── MATERIAL PROVIDED ──
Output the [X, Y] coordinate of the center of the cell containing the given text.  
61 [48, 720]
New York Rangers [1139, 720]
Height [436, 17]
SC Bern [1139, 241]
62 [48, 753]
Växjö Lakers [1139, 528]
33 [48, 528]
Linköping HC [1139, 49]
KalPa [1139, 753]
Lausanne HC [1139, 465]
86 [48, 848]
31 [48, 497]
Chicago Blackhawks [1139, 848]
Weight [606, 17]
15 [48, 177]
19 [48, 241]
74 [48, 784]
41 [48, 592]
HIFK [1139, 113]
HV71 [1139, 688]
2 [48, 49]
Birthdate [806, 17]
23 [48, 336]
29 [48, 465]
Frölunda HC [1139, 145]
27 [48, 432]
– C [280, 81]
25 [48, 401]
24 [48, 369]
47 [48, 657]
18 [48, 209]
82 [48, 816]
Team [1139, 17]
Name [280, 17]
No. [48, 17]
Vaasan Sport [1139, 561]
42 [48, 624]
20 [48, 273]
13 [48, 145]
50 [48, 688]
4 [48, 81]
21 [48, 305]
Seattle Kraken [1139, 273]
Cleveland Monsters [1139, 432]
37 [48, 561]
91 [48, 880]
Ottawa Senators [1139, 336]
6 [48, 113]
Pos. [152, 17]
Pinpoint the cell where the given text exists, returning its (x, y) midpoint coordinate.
───
[GIVEN EXERCISE] Copy all of the data above line for line, without changing any word, number, or punctuation mark.

[WRITTEN SOLUTION]
Output the [X, Y] coordinate of the center of the cell containing the given text.  
61 [48, 720]
New York Rangers [1139, 720]
Height [436, 17]
SC Bern [1139, 241]
62 [48, 753]
Växjö Lakers [1139, 528]
33 [48, 528]
Linköping HC [1139, 49]
KalPa [1139, 753]
Lausanne HC [1139, 465]
86 [48, 848]
31 [48, 497]
Chicago Blackhawks [1139, 848]
Weight [606, 17]
15 [48, 177]
19 [48, 241]
74 [48, 784]
41 [48, 592]
HIFK [1139, 113]
HV71 [1139, 688]
2 [48, 49]
Birthdate [806, 17]
23 [48, 336]
29 [48, 465]
Frölunda HC [1139, 145]
27 [48, 432]
– C [280, 81]
25 [48, 401]
24 [48, 369]
47 [48, 657]
18 [48, 209]
82 [48, 816]
Team [1139, 17]
Name [280, 17]
No. [48, 17]
Vaasan Sport [1139, 561]
42 [48, 624]
20 [48, 273]
13 [48, 145]
50 [48, 688]
4 [48, 81]
21 [48, 305]
Seattle Kraken [1139, 273]
Cleveland Monsters [1139, 432]
37 [48, 561]
91 [48, 880]
Ottawa Senators [1139, 336]
6 [48, 113]
Pos. [152, 17]
Pinpoint the cell where the given text exists, returning its (x, y) midpoint coordinate.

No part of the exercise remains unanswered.